**Written problem**
Reproduce word for word the stretch of lines below from the line containing "Positioned lower is" through the line containing "Task: Click on the blue", both included.
####################
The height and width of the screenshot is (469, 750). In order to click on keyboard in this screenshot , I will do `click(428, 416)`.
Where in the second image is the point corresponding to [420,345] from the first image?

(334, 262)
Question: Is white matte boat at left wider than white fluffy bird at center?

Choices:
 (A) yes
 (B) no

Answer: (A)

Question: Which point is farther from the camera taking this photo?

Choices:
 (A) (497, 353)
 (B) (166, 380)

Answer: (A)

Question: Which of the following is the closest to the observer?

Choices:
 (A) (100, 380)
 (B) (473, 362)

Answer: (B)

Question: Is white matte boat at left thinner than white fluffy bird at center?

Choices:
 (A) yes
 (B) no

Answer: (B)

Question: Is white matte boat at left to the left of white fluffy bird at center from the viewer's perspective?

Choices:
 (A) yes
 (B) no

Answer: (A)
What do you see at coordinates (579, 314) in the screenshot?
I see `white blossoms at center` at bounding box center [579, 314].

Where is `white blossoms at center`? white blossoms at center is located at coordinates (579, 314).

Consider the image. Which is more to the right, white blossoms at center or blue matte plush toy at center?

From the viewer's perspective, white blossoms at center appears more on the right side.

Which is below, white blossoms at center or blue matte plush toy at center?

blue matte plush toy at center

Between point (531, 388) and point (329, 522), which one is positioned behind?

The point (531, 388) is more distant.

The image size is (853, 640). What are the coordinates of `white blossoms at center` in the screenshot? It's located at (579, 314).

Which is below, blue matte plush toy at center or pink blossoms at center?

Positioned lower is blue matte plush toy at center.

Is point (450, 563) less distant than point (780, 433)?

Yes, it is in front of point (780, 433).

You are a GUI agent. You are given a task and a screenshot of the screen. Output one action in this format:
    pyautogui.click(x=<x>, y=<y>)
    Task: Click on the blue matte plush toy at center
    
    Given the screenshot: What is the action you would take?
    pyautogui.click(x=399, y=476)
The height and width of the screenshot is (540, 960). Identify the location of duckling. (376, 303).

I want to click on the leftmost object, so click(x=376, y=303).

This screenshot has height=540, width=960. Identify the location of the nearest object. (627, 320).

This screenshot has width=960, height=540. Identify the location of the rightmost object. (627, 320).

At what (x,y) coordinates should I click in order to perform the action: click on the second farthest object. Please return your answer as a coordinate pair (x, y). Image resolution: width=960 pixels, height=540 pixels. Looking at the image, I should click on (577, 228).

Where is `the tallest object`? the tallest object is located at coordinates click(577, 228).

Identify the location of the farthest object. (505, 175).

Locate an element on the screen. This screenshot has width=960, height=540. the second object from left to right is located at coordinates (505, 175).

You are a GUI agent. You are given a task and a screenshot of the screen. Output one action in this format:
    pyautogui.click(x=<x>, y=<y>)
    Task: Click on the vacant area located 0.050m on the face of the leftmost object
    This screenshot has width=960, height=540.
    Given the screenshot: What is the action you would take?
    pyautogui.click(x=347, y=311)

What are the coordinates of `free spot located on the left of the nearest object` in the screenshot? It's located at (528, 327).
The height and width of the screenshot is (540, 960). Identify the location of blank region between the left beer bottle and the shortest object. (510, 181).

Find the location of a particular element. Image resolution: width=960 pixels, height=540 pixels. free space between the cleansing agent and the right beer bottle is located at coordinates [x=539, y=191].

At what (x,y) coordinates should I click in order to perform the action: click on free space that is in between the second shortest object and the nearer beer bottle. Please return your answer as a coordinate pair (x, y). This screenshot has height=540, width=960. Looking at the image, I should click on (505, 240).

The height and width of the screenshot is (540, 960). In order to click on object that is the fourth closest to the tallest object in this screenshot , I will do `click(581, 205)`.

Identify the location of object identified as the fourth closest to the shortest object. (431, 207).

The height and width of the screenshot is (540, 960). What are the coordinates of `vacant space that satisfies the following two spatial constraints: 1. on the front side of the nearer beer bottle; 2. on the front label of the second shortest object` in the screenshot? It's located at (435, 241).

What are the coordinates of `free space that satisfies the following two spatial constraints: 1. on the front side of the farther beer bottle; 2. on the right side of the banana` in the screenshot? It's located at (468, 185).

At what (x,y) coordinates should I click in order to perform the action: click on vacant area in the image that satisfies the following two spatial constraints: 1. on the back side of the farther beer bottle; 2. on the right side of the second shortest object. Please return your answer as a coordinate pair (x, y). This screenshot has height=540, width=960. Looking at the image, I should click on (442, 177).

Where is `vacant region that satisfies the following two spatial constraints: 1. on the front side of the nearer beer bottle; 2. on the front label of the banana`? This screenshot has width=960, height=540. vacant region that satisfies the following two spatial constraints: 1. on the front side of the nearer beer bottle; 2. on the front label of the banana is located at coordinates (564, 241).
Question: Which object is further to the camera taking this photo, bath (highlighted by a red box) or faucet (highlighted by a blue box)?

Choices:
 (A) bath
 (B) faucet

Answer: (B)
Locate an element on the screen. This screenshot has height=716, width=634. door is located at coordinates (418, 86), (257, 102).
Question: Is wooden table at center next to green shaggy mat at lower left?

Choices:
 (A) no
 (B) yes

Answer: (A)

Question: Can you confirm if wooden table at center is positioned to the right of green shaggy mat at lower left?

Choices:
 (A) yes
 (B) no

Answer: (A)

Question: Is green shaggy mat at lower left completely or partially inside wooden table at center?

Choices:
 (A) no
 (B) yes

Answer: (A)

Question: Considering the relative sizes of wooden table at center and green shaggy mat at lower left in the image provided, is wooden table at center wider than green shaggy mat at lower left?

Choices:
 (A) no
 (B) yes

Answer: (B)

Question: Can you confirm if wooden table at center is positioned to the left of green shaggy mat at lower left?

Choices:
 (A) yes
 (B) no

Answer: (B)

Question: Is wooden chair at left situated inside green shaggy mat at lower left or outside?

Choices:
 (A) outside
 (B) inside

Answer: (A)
####################
**Correct answer**
Positioned lower is blue matte plush toy at center.

Is point (450, 563) less distant than point (780, 433)?

Yes, it is in front of point (780, 433).

You are a GUI agent. You are given a task and a screenshot of the screen. Output one action in this format:
    pyautogui.click(x=<x>, y=<y>)
    Task: Click on the blue matte plush toy at center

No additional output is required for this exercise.